▶ _TASK DESCRIPTION_
In the answer, each entry below appears exactly as given, and no picture appears at all.

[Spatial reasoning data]
□ □ □

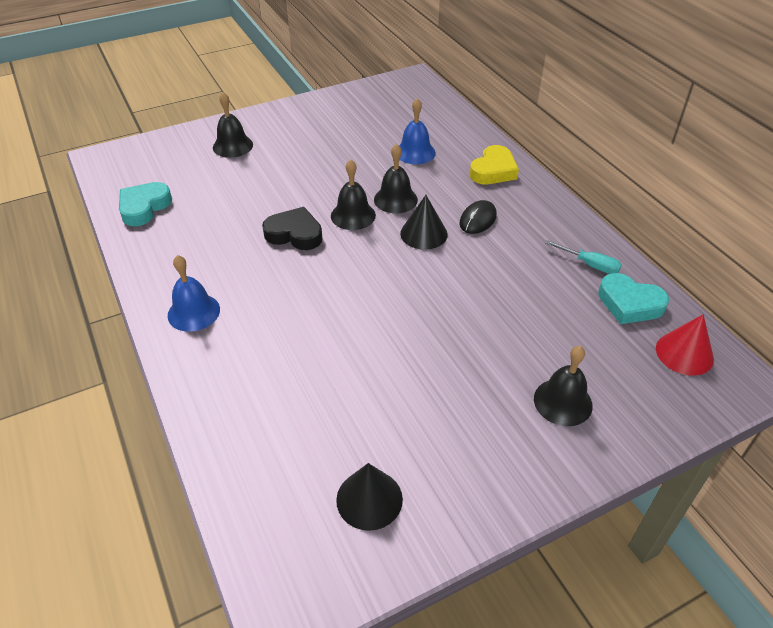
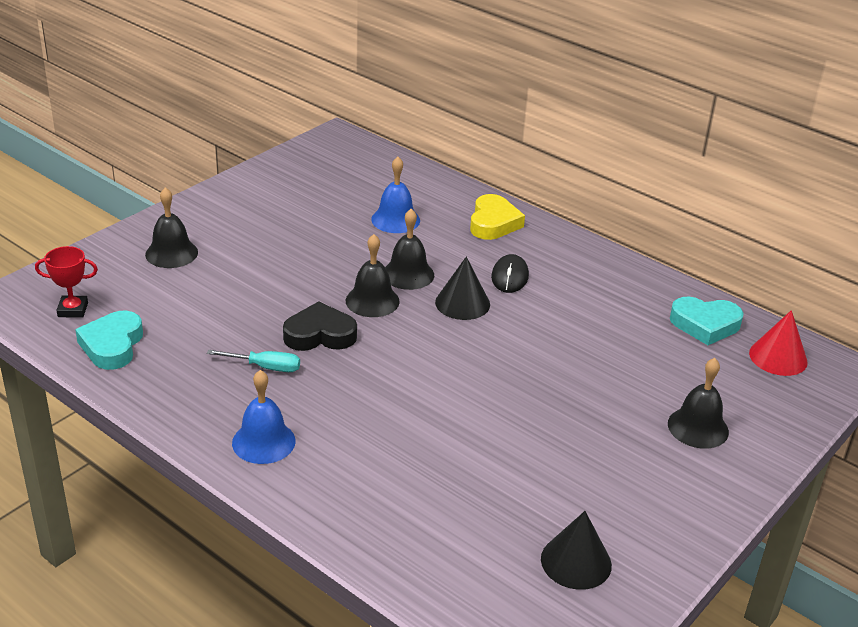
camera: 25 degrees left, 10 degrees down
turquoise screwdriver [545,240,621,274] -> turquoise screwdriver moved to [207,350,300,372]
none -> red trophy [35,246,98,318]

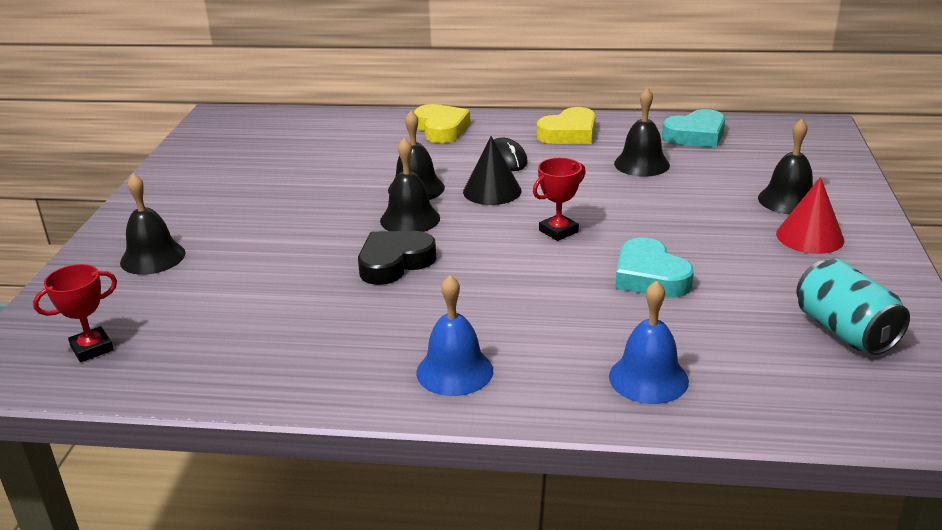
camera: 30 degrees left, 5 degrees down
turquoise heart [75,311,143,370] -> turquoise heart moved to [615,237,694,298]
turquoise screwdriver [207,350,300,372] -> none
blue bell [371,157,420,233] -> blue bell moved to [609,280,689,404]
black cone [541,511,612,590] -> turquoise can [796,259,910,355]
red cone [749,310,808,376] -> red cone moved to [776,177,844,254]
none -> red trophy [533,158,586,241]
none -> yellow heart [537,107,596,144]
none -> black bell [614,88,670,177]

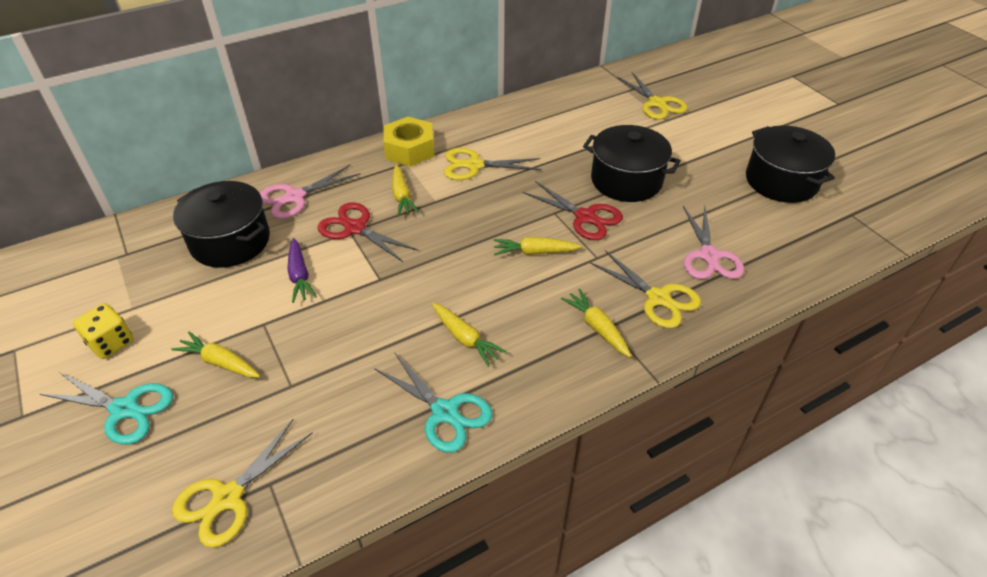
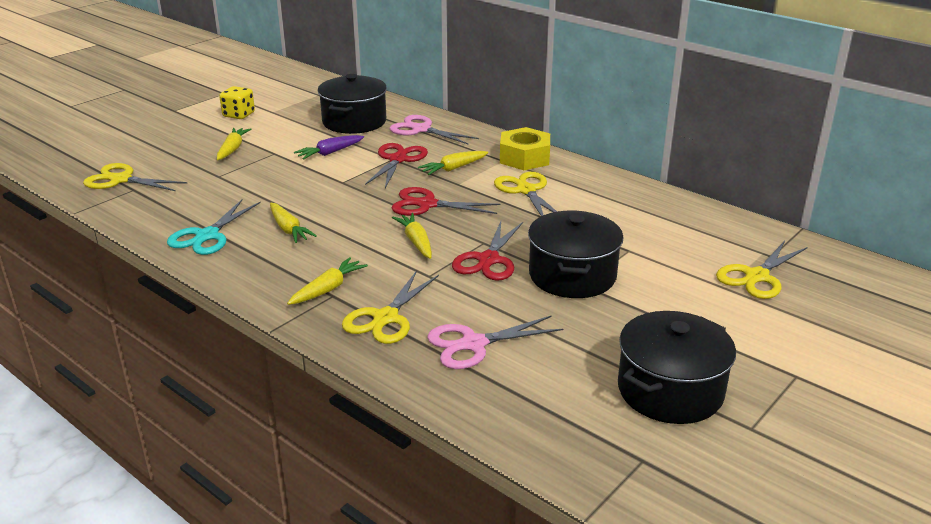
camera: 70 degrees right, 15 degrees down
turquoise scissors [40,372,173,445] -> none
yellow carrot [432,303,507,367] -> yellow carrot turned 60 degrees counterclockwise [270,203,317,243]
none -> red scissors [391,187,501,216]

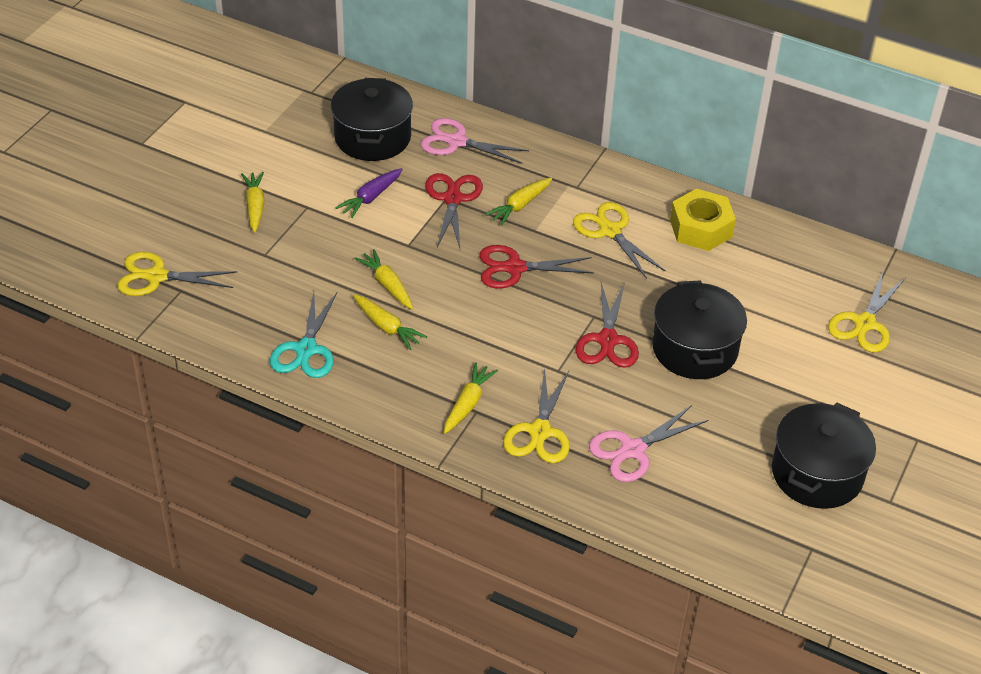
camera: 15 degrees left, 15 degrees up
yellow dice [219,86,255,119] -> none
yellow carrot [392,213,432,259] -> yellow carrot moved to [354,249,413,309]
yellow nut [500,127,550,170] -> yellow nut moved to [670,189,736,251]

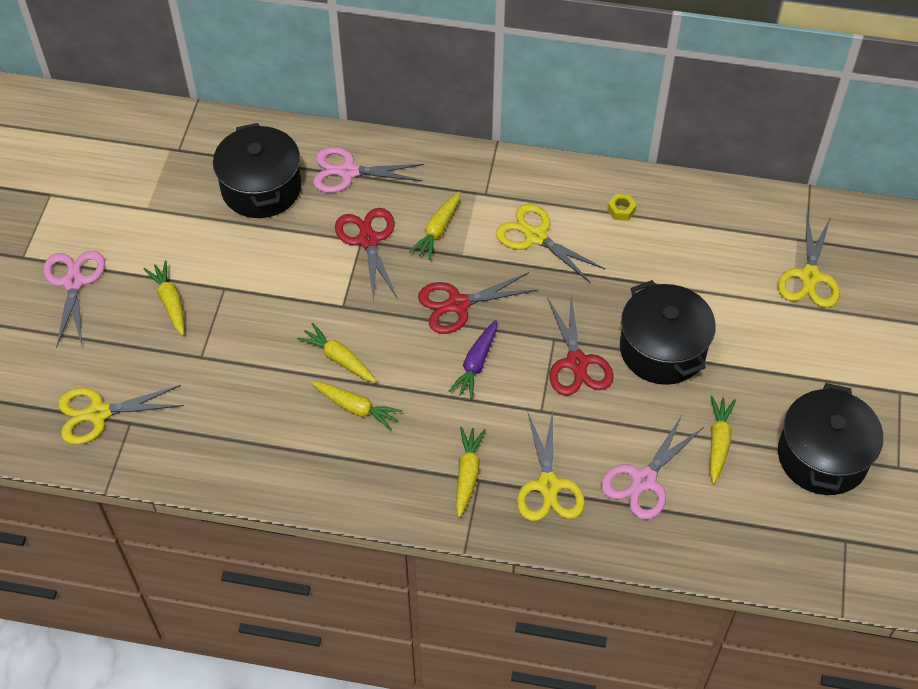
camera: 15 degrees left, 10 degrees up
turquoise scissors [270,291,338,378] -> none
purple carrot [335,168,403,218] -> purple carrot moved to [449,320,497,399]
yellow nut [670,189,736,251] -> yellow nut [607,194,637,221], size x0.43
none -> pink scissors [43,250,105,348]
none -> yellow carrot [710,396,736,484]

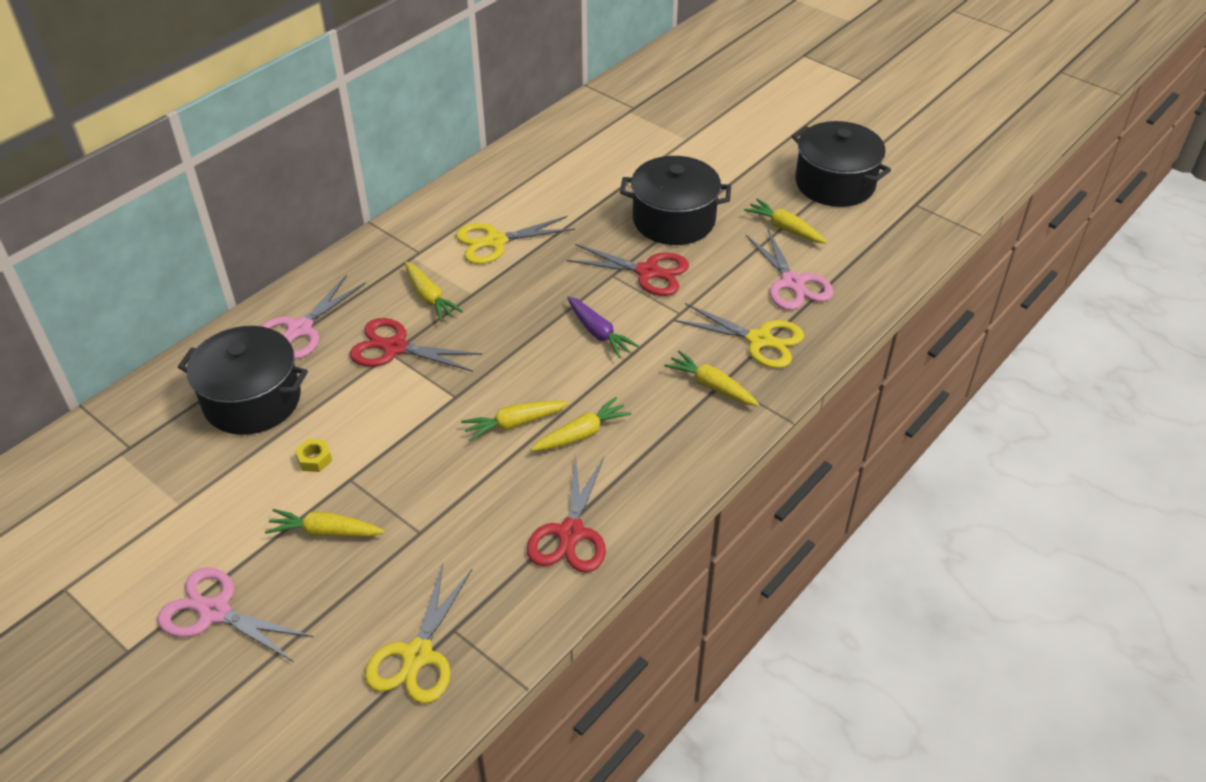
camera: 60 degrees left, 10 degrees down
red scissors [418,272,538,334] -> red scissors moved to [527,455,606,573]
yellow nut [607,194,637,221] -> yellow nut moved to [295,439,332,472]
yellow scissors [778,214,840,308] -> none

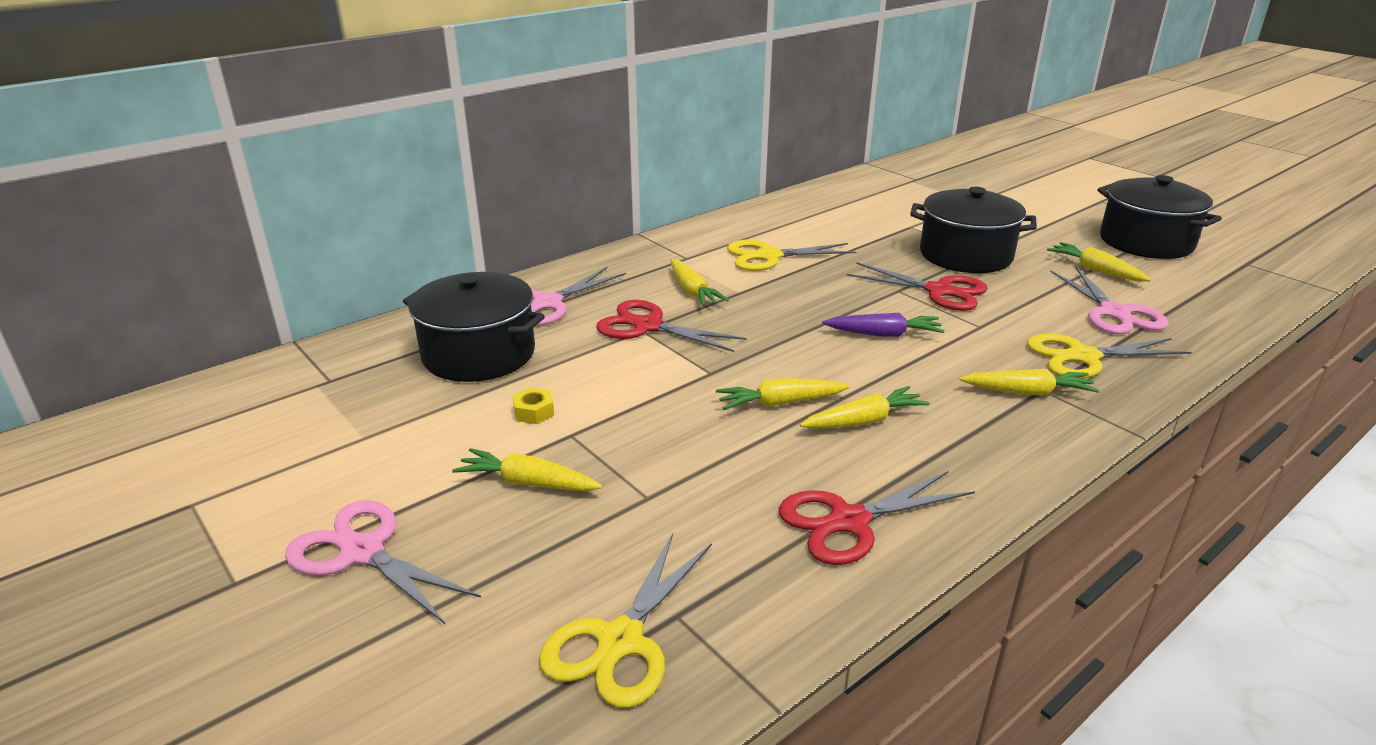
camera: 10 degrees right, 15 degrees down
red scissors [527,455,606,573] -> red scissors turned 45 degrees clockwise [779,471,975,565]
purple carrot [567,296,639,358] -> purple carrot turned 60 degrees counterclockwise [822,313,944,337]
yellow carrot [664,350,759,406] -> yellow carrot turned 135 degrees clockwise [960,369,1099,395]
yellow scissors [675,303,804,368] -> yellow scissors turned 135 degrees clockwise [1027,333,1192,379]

□ □ □

▶ _SOLUTION FOR THIS TASK_
camera: 25 degrees left, 10 degrees down
turquoise screwdriver [545,240,621,274] -> turquoise screwdriver moved to [207,350,300,372]
none -> red trophy [35,246,98,318]

camera: 30 degrees left, 5 degrees down
turquoise heart [75,311,143,370] -> turquoise heart moved to [615,237,694,298]
turquoise screwdriver [207,350,300,372] -> none
blue bell [371,157,420,233] -> blue bell moved to [609,280,689,404]
black cone [541,511,612,590] -> turquoise can [796,259,910,355]
red cone [749,310,808,376] -> red cone moved to [776,177,844,254]
none -> red trophy [533,158,586,241]
none -> yellow heart [537,107,596,144]
none -> black bell [614,88,670,177]

camera: 70 degrees right, 15 degrees down
turquoise scissors [40,372,173,445] -> none
yellow carrot [432,303,507,367] -> yellow carrot turned 60 degrees counterclockwise [270,203,317,243]
none -> red scissors [391,187,501,216]

camera: 15 degrees left, 15 degrees up
yellow dice [219,86,255,119] -> none
yellow carrot [392,213,432,259] -> yellow carrot moved to [354,249,413,309]
yellow nut [500,127,550,170] -> yellow nut moved to [670,189,736,251]

camera: 15 degrees left, 10 degrees up
turquoise scissors [270,291,338,378] -> none
purple carrot [335,168,403,218] -> purple carrot moved to [449,320,497,399]
yellow nut [670,189,736,251] -> yellow nut [607,194,637,221], size x0.43
none -> pink scissors [43,250,105,348]
none -> yellow carrot [710,396,736,484]

camera: 60 degrees left, 10 degrees down
red scissors [418,272,538,334] -> red scissors moved to [527,455,606,573]
yellow nut [607,194,637,221] -> yellow nut moved to [295,439,332,472]
yellow scissors [778,214,840,308] -> none

camera: 10 degrees right, 15 degrees down
red scissors [527,455,606,573] -> red scissors turned 45 degrees clockwise [779,471,975,565]
purple carrot [567,296,639,358] -> purple carrot turned 60 degrees counterclockwise [822,313,944,337]
yellow carrot [664,350,759,406] -> yellow carrot turned 135 degrees clockwise [960,369,1099,395]
yellow scissors [675,303,804,368] -> yellow scissors turned 135 degrees clockwise [1027,333,1192,379]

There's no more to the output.